• What needs to be done
Using the data below, set down every line from the one containing "(270, 201) = (372, 224): turquoise" through the one containing "(642, 292) = (343, 603): orange", inclusive and unchanged. Pictures are to be skipped.

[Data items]
================================
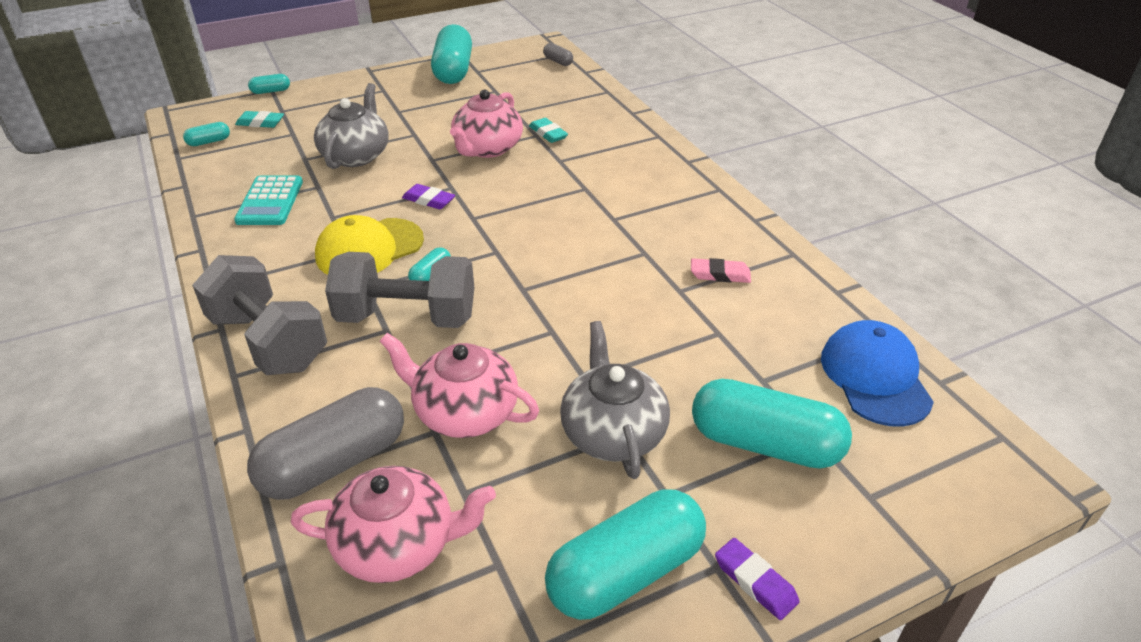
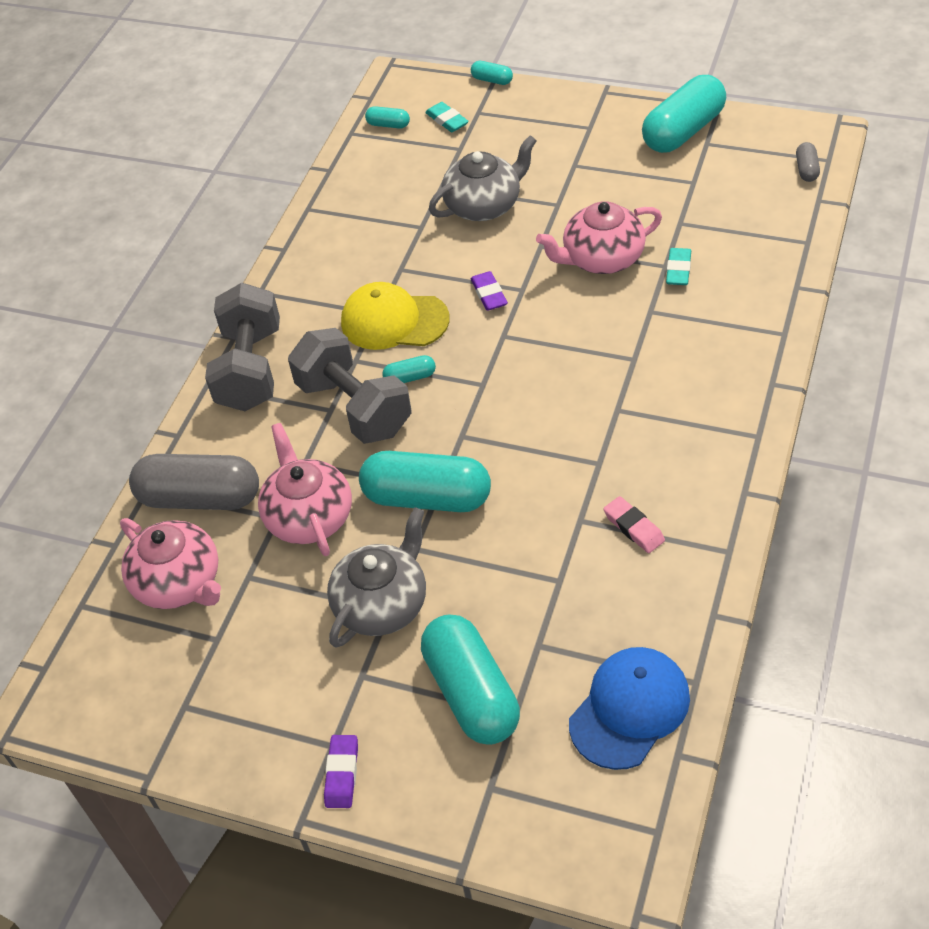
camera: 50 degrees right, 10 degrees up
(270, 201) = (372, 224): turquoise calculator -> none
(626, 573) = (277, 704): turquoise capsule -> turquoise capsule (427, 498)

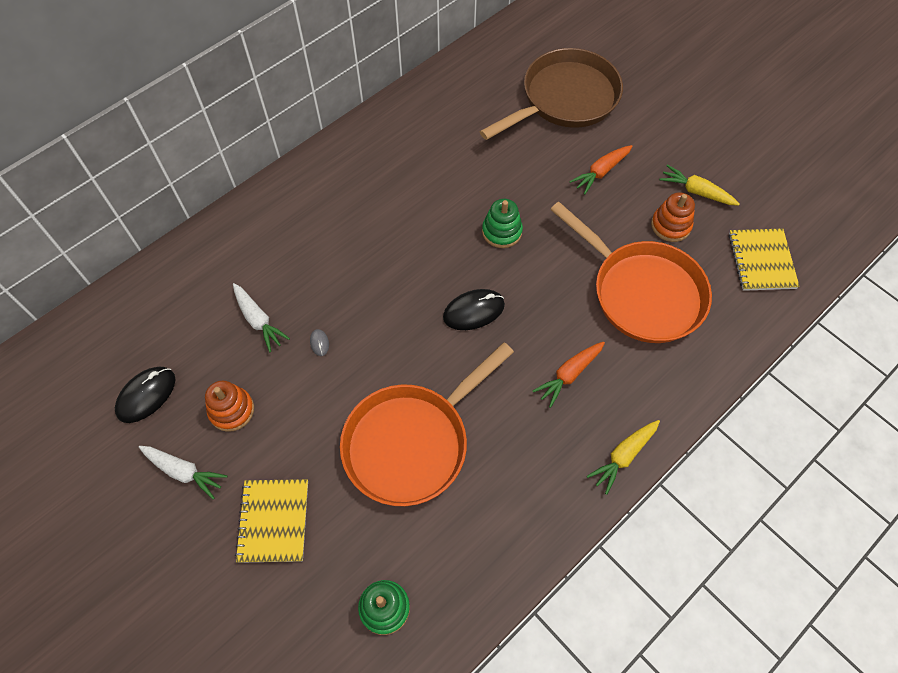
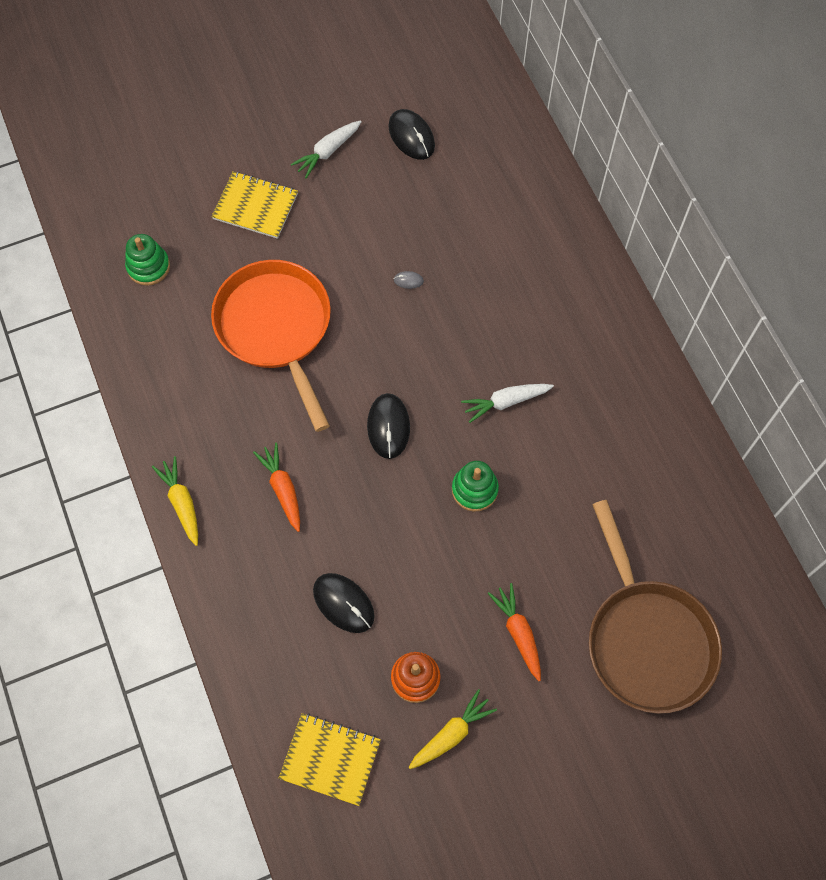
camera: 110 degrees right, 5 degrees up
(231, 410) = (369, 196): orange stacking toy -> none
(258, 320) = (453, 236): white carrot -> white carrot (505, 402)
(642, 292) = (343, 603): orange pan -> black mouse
================================
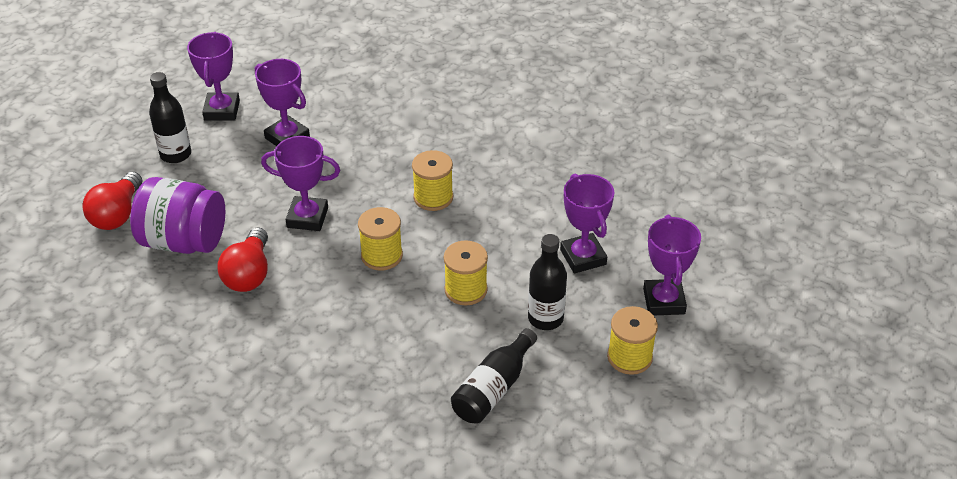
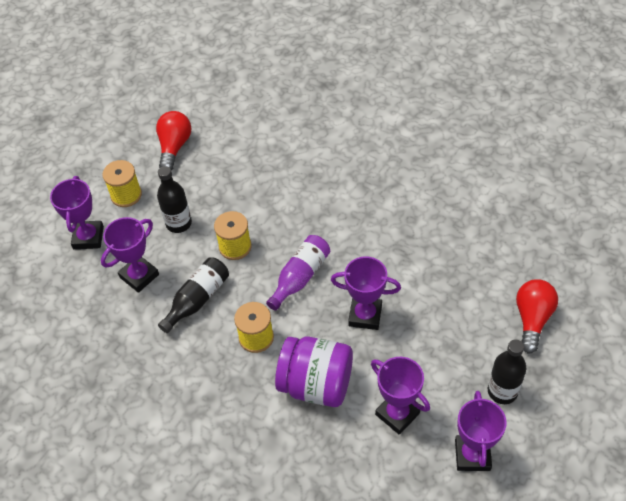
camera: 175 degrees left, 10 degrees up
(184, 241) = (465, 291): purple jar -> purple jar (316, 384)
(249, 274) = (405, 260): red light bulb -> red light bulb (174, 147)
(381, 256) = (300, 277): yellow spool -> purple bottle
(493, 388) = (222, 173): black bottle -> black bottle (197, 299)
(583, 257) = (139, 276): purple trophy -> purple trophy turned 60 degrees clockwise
================================
• Output of the task
(270, 201) = (372, 224): turquoise calculator -> none
(626, 573) = (277, 704): turquoise capsule -> turquoise capsule (427, 498)

camera: 110 degrees right, 5 degrees up
(231, 410) = (369, 196): orange stacking toy -> none
(258, 320) = (453, 236): white carrot -> white carrot (505, 402)
(642, 292) = (343, 603): orange pan -> black mouse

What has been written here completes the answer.